▶ **Problem to work on**: The listing that follows must be retyped exactly, without its pictures.

▶ **Information given**:
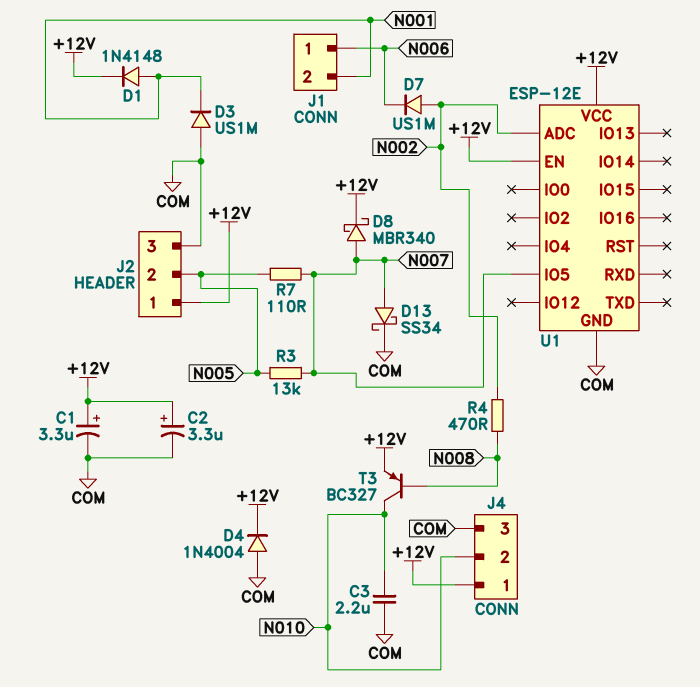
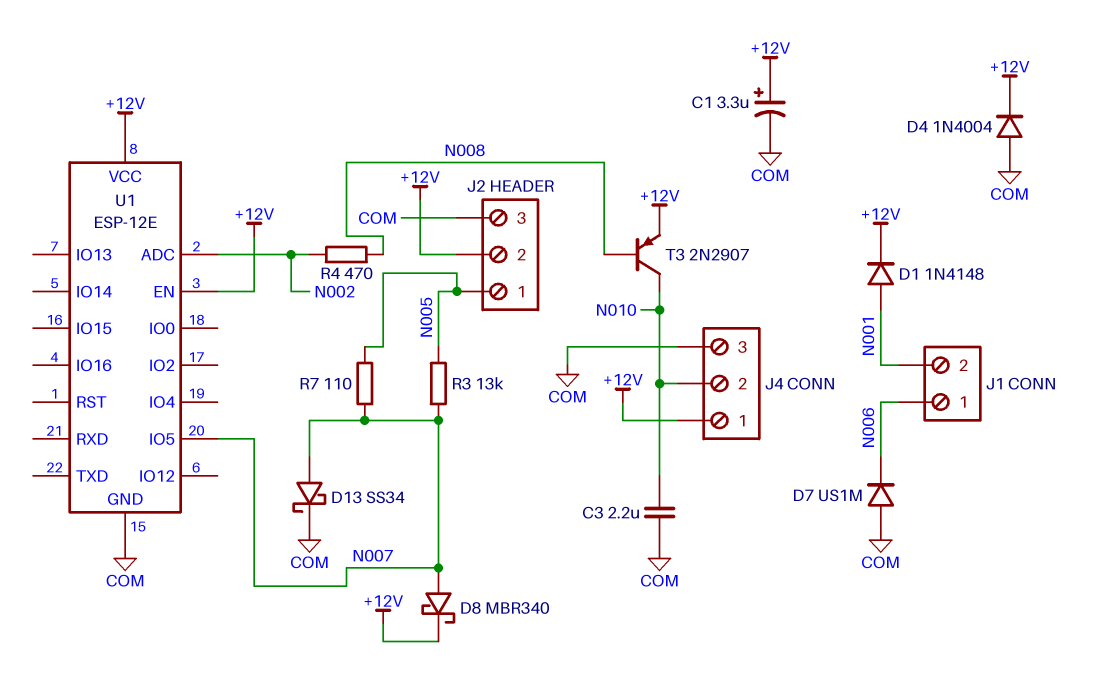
C2: 3.3uF (plus +12V, minus COM) -> none
D3: diode US1M (A COM, K N001) -> none
D7: diode US1M (A N002, K N006) -> diode US1M (A COM, K N006)
J2 pin 1: +12V -> N005
J2 pin 2: N005 -> +12V
T3: PNP BC327 (B N008, C N010, E +12V) -> PNP 2N2907 (B N008, C N010, E +12V)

▶ **Output of the task**:
C2: 3.3uF (plus +12V, minus COM) -> none
D3: diode US1M (A COM, K N001) -> none
D7: diode US1M (A N002, K N006) -> diode US1M (A COM, K N006)
J2 pin 1: +12V -> N005
J2 pin 2: N005 -> +12V
T3: PNP BC327 (B N008, C N010, E +12V) -> PNP 2N2907 (B N008, C N010, E +12V)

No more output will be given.